▸ EXERCISE BRIEF: Whatever appears in the records apart from pictures must be reproduced exactly.

▸ DATA SHOWN:
════════════════════

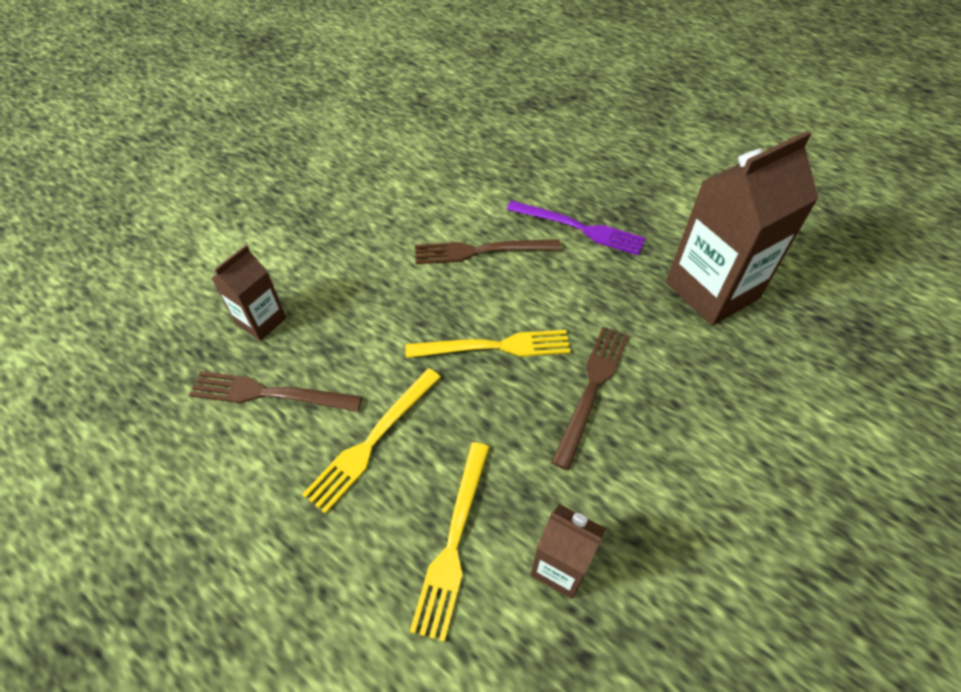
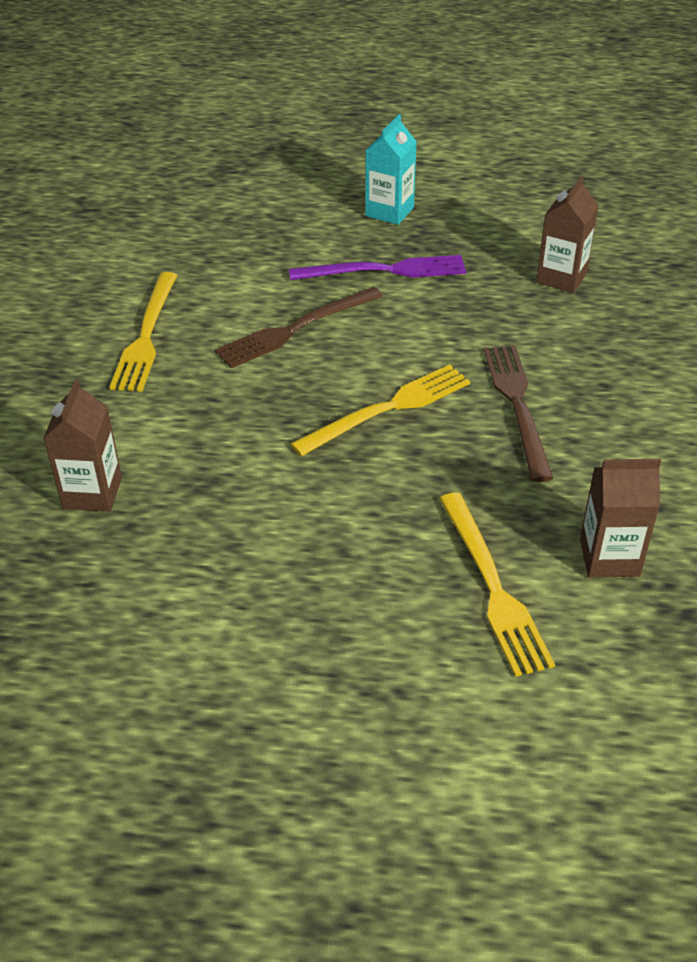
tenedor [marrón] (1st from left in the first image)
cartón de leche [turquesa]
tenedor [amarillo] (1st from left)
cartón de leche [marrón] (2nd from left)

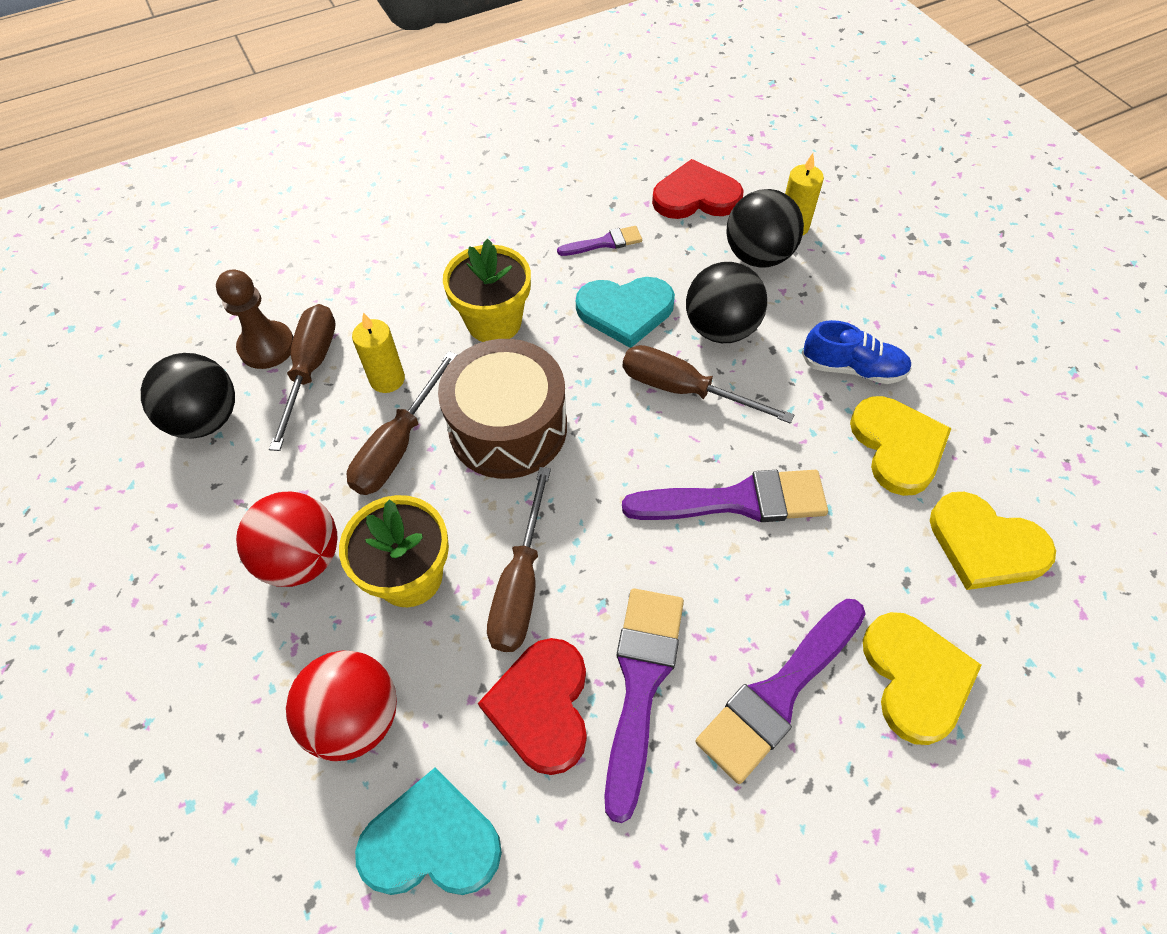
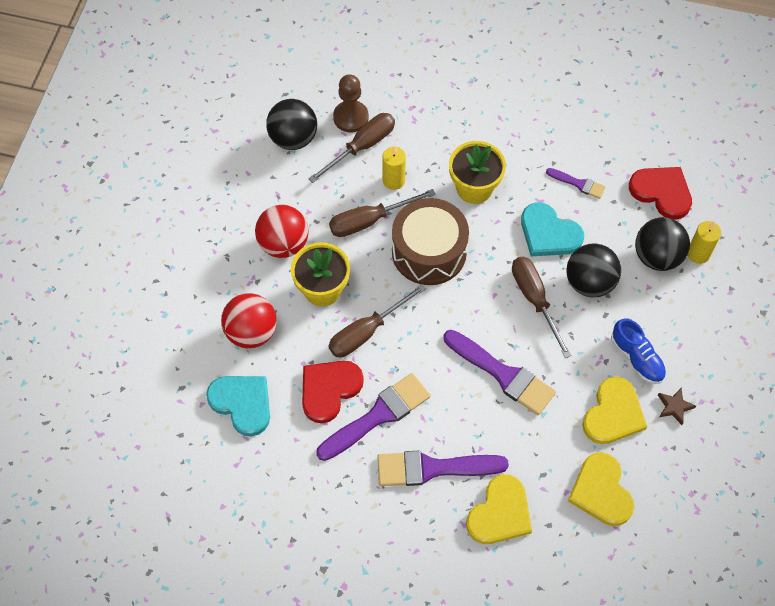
estrella [marrón]

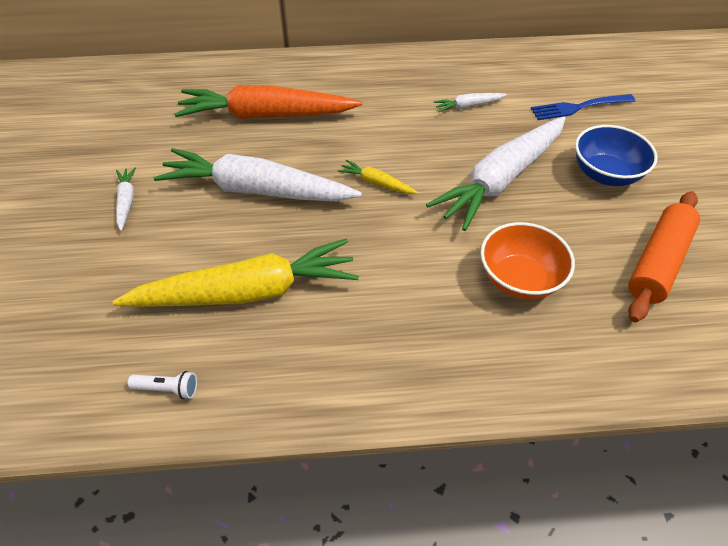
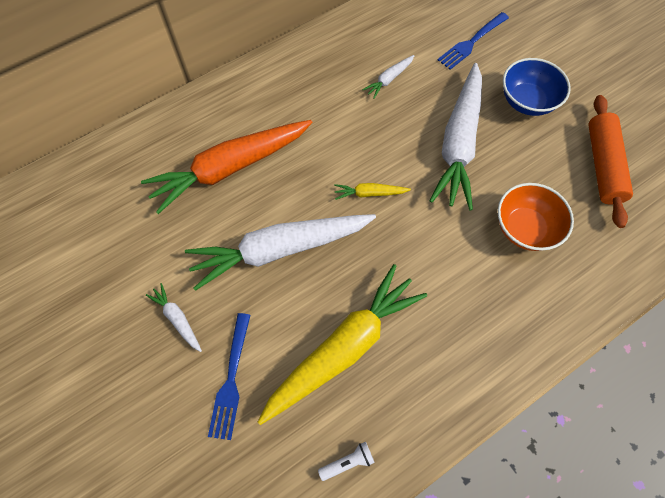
tenedor [azul] (1st from left)

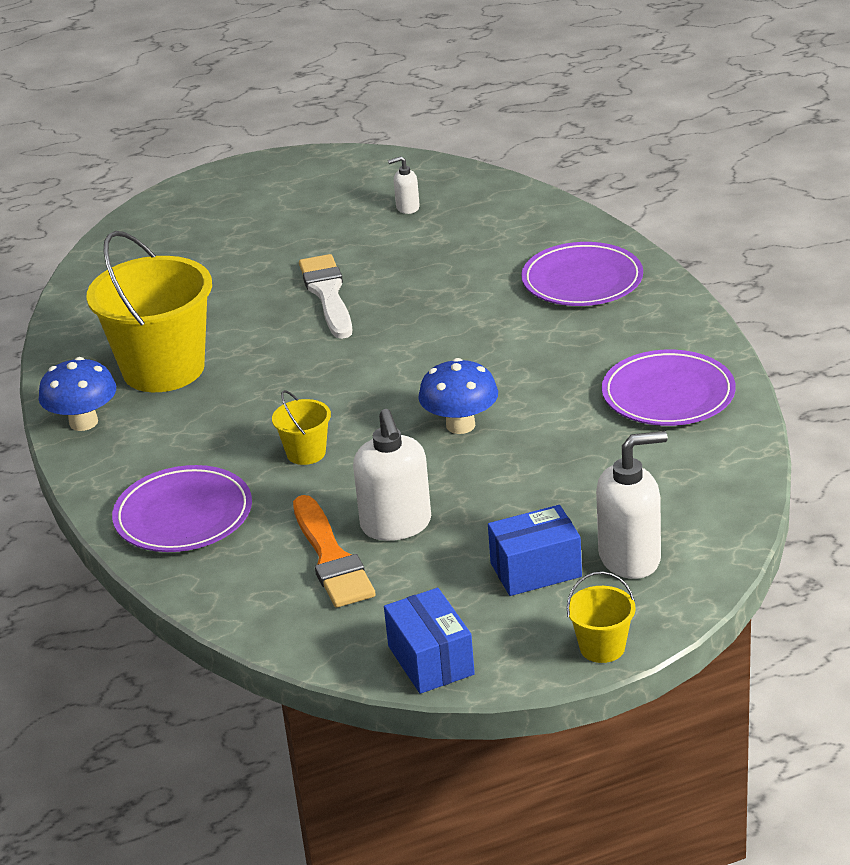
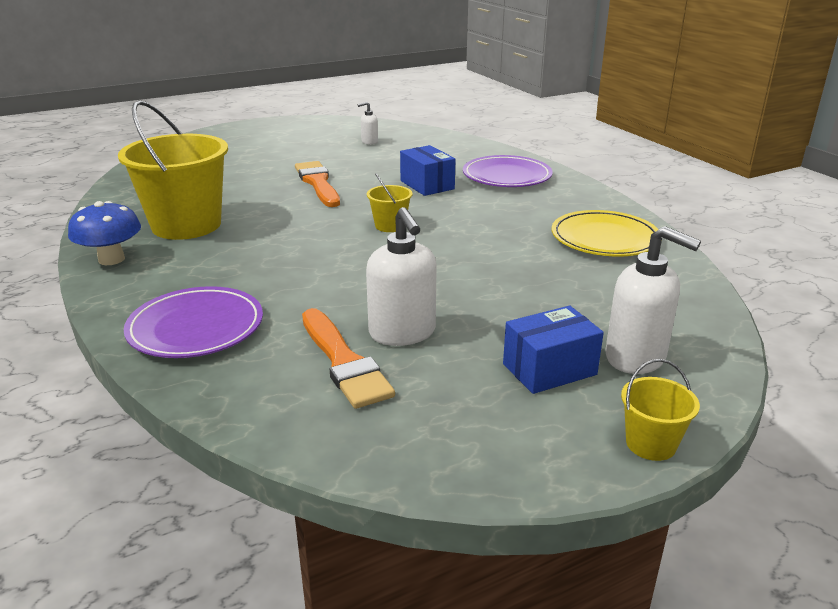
seta [azul] (2nd from left in the first image)
balde [amarillo] (2nd from left)
caja [azul] (1st from left)
pincel [naranja] (1st from left)
plato [amarillo]
dispensador de jabón [blanco] (3rd from left)

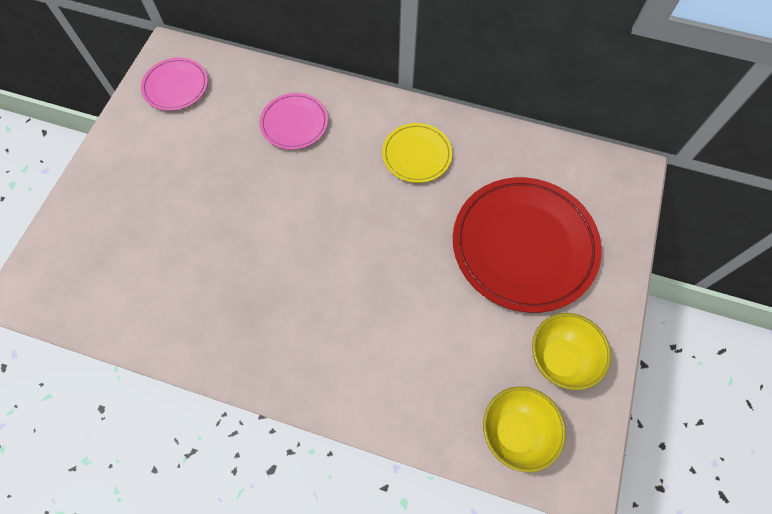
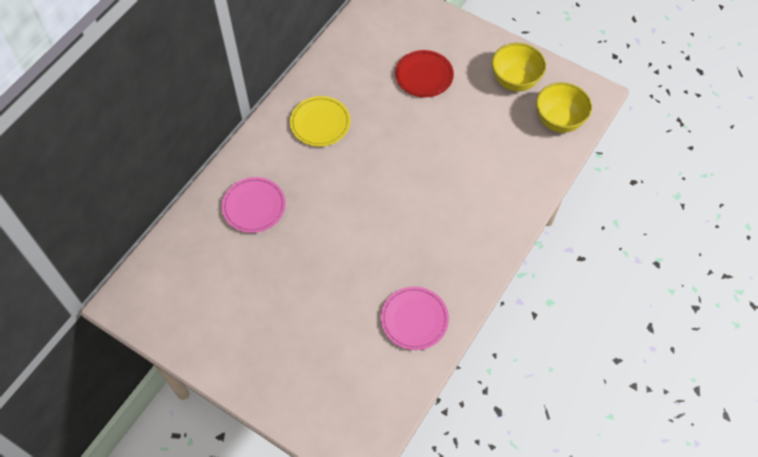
plato [rosa] (2nd from left)
plato [rojo]

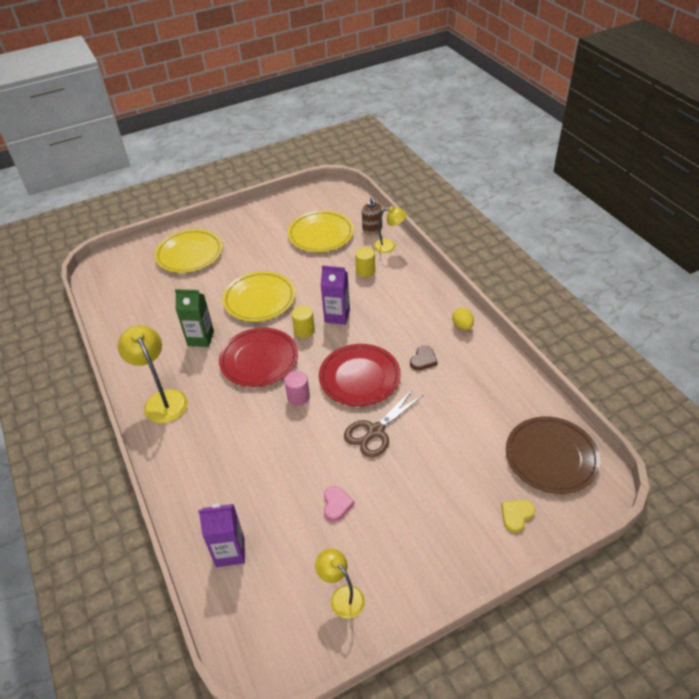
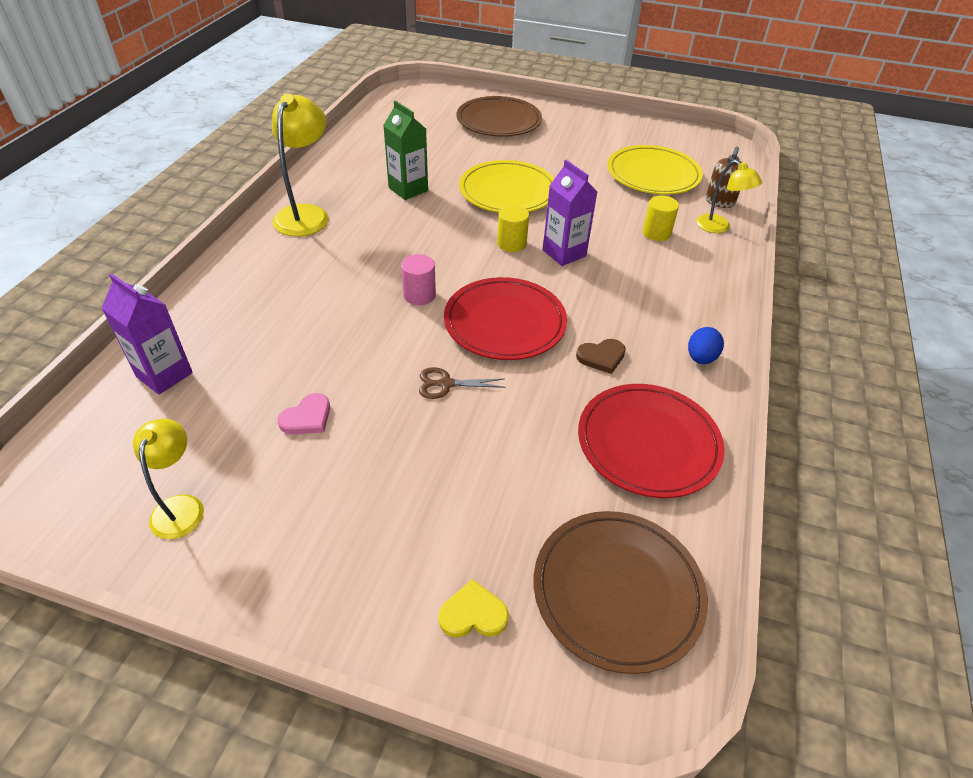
plato [rojo] (2nd from left)
plato [marrón] (1st from left)
huevo [azul]
tijeras [marrón]

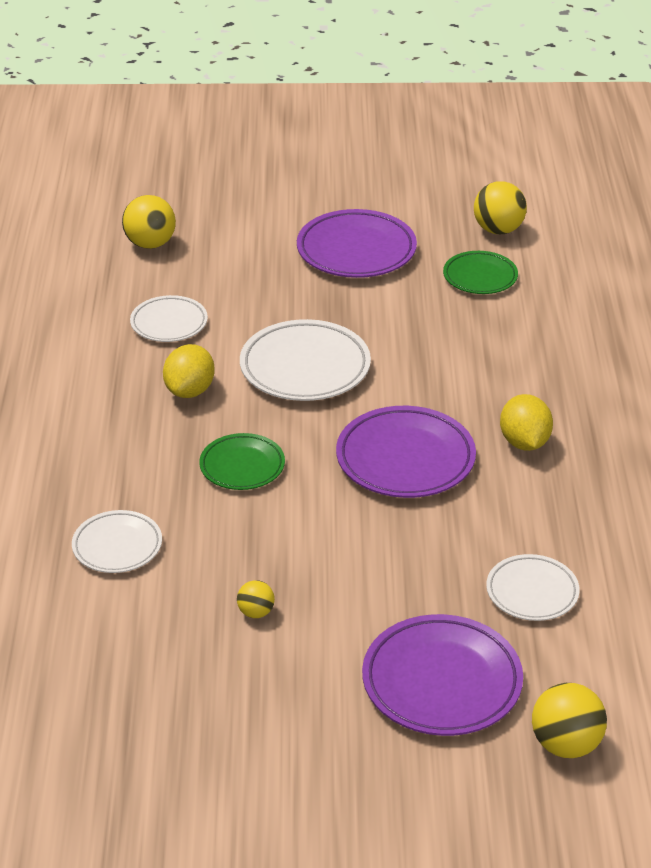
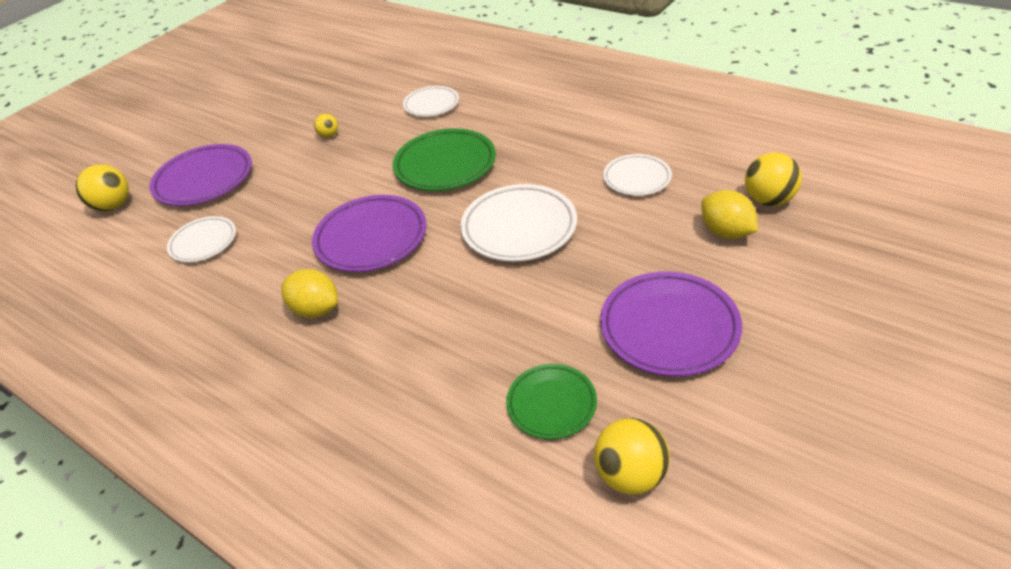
limón [amarillo] (2nd from left)
plato [verde] (1st from left)

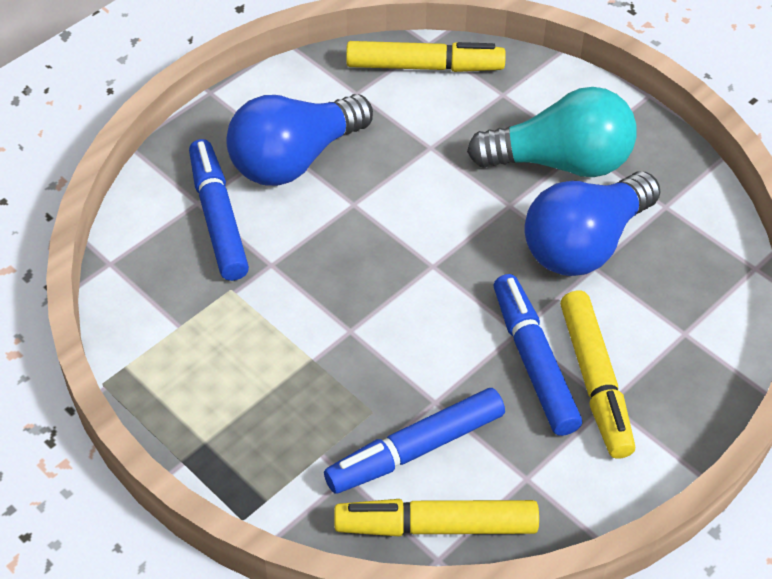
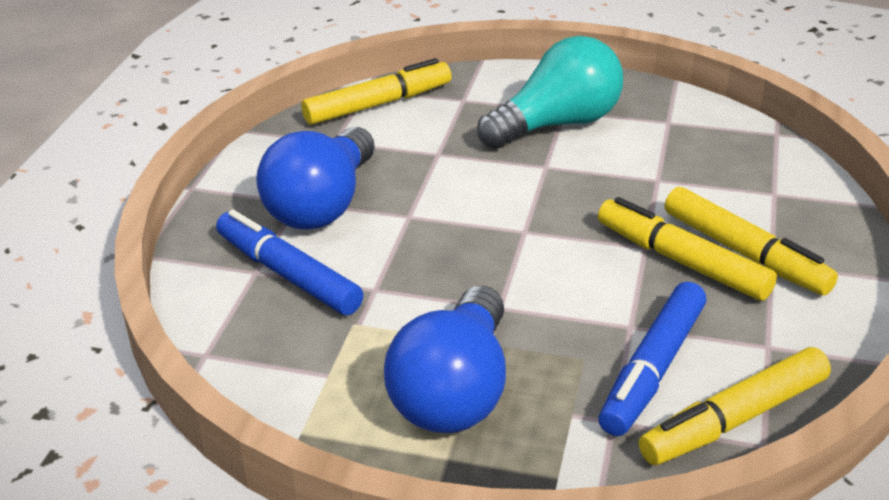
bombilla [azul] (2nd from left)
rotulador [amarillo] (2nd from left)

════════════════════

▸ EXPECTED ANSWER:
tenedor [marrón] (1st from left in the first image)
cartón de leche [turquesa]
tenedor [amarillo] (1st from left)
cartón de leche [marrón] (2nd from left)

estrella [marrón]

tenedor [azul] (1st from left)

seta [azul] (2nd from left in the first image)
balde [amarillo] (2nd from left)
caja [azul] (1st from left)
pincel [naranja] (1st from left)
plato [amarillo]
dispensador de jabón [blanco] (3rd from left)

plato [rosa] (2nd from left)
plato [rojo]

plato [rojo] (2nd from left)
plato [marrón] (1st from left)
huevo [azul]
tijeras [marrón]

limón [amarillo] (2nd from left)
plato [verde] (1st from left)

bombilla [azul] (2nd from left)
rotulador [amarillo] (2nd from left)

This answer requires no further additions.